YOUR ASSIGNMENT —
Word for word, restate the entries below from their first line through the line that contains "Someone took away the dumbbell".

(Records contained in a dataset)
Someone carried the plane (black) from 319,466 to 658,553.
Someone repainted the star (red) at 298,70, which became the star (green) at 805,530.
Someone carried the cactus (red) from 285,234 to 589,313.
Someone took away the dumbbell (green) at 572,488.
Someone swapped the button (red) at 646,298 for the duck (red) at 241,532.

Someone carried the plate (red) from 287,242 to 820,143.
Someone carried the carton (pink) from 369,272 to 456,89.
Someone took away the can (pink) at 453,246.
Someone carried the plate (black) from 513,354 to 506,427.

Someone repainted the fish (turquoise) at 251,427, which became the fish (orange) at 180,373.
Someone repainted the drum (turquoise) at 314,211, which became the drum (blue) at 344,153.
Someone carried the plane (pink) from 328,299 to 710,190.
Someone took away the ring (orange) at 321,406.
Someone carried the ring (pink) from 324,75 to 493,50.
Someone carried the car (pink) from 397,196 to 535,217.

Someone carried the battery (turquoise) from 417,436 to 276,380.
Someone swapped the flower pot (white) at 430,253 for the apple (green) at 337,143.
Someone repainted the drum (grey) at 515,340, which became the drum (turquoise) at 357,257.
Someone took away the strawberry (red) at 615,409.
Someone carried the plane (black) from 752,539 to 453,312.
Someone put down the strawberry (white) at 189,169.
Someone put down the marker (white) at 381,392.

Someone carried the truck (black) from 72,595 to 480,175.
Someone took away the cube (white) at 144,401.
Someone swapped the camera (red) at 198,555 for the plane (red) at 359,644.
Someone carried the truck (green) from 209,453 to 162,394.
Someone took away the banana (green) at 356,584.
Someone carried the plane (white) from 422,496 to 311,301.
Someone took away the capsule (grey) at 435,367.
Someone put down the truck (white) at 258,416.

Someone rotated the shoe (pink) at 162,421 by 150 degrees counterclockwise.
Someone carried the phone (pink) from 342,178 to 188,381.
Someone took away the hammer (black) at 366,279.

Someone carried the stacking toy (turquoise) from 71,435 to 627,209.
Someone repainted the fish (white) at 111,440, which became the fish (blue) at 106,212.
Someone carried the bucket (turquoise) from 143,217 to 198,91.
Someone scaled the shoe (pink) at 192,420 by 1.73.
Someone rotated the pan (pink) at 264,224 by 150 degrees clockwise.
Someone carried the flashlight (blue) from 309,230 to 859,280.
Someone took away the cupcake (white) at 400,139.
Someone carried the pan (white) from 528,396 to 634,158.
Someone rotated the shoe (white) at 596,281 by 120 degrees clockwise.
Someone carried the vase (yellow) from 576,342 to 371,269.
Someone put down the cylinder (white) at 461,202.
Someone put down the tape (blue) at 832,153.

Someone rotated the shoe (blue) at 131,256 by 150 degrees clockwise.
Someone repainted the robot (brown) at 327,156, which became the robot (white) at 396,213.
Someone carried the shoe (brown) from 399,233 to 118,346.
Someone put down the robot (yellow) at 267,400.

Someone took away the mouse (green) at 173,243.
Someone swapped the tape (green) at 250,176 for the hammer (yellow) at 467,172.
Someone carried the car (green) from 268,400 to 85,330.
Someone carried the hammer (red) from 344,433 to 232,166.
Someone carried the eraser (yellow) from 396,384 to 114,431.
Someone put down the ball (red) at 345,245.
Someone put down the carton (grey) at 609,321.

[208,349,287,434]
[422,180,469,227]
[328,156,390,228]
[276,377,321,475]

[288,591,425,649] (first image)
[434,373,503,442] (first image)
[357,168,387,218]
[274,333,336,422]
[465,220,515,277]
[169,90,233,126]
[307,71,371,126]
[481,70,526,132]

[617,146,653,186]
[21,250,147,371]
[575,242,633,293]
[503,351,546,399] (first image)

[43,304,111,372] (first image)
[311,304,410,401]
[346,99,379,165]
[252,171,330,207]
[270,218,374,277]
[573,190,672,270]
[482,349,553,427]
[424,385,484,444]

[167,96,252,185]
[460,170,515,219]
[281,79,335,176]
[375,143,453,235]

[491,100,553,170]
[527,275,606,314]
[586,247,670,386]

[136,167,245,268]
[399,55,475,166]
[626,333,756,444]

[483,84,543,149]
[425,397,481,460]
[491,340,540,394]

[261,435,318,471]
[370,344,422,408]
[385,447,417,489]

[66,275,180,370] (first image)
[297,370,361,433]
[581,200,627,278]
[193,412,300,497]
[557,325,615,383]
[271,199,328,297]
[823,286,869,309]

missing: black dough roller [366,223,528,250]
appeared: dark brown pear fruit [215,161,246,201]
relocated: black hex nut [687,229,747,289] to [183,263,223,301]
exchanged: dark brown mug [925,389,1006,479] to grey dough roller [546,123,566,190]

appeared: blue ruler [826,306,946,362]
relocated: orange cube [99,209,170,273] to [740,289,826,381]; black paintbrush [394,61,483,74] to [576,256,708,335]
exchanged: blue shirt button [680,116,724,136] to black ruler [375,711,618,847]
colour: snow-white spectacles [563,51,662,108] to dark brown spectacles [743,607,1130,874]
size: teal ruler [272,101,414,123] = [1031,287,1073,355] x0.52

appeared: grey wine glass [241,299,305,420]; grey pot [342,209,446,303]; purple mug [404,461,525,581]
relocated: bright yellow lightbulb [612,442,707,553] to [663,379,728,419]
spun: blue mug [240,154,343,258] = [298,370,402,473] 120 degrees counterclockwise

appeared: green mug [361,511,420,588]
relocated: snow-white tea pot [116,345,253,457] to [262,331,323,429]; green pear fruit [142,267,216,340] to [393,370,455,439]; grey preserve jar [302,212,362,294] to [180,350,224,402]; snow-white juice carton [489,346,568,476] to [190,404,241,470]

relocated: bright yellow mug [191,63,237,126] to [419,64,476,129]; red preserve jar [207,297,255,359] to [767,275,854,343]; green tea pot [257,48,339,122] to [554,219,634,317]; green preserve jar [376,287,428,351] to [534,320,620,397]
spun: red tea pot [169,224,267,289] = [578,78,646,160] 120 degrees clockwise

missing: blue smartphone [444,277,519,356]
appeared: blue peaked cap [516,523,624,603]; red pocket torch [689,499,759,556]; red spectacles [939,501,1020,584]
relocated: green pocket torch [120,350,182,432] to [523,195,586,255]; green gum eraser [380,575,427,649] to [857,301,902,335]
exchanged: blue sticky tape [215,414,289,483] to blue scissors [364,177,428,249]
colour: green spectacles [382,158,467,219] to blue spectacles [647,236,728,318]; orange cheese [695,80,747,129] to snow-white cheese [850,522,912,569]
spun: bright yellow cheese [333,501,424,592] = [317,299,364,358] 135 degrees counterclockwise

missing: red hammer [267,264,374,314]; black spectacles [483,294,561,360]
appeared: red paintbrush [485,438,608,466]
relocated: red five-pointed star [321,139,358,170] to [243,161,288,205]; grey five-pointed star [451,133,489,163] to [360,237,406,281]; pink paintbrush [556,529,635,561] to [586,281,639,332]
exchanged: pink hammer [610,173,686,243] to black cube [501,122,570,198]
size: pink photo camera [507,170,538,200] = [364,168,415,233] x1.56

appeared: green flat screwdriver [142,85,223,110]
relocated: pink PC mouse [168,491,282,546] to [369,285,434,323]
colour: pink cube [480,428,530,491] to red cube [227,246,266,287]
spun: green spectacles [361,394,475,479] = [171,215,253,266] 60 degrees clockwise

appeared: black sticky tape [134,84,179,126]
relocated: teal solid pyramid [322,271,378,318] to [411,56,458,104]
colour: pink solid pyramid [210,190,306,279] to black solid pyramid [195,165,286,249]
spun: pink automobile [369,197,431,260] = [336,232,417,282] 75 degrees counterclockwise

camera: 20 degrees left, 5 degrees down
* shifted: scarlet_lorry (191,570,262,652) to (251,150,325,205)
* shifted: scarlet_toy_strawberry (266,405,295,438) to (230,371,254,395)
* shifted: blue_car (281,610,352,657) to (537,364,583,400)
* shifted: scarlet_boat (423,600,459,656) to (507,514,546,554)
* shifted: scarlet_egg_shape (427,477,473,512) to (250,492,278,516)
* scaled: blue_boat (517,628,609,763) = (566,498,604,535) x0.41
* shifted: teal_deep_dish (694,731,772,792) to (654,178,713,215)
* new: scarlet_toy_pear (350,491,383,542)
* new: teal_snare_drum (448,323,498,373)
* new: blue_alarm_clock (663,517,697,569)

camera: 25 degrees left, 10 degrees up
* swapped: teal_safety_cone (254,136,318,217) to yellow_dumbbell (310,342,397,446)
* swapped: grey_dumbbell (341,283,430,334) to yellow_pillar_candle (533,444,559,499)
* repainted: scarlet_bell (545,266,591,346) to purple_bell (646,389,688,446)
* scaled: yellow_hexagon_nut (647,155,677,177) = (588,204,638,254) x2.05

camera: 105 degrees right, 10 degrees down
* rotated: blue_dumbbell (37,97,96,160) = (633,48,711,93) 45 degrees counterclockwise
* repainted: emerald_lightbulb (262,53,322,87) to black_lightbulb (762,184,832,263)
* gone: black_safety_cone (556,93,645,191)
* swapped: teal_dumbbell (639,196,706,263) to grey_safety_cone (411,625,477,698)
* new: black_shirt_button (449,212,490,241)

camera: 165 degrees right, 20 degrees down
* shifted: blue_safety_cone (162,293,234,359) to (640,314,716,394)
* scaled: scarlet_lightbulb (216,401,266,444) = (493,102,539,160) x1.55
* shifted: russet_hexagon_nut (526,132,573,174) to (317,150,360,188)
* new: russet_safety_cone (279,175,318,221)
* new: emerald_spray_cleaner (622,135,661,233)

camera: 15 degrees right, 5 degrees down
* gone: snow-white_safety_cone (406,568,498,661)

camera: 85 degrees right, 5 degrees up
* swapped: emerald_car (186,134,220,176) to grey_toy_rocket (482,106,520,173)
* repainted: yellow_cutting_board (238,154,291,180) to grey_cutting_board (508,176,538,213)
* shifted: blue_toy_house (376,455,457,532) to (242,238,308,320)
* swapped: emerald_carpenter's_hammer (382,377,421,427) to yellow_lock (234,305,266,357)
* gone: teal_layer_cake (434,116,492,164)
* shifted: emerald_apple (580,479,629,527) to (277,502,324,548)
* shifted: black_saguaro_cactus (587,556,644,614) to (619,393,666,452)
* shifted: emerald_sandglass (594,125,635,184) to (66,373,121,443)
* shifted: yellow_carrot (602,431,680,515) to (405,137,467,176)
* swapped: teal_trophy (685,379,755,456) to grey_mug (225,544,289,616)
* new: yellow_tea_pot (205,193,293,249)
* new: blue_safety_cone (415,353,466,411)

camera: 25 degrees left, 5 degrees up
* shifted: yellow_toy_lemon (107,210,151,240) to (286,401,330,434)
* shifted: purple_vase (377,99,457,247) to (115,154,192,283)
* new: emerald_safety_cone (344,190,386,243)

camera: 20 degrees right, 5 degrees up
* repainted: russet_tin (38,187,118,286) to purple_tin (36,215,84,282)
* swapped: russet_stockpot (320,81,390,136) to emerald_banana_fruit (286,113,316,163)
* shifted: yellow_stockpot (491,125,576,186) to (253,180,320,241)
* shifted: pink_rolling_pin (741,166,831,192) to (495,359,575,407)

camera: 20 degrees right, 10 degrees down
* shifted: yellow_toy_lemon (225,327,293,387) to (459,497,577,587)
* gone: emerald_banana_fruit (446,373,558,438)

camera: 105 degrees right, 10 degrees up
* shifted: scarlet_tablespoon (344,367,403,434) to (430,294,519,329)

OUTPUT BELOW —
Someone carried the plane (black) from 319,466 to 658,553.
Someone repainted the star (red) at 298,70, which became the star (green) at 805,530.
Someone carried the cactus (red) from 285,234 to 589,313.
Someone took away the dumbbell (green) at 572,488.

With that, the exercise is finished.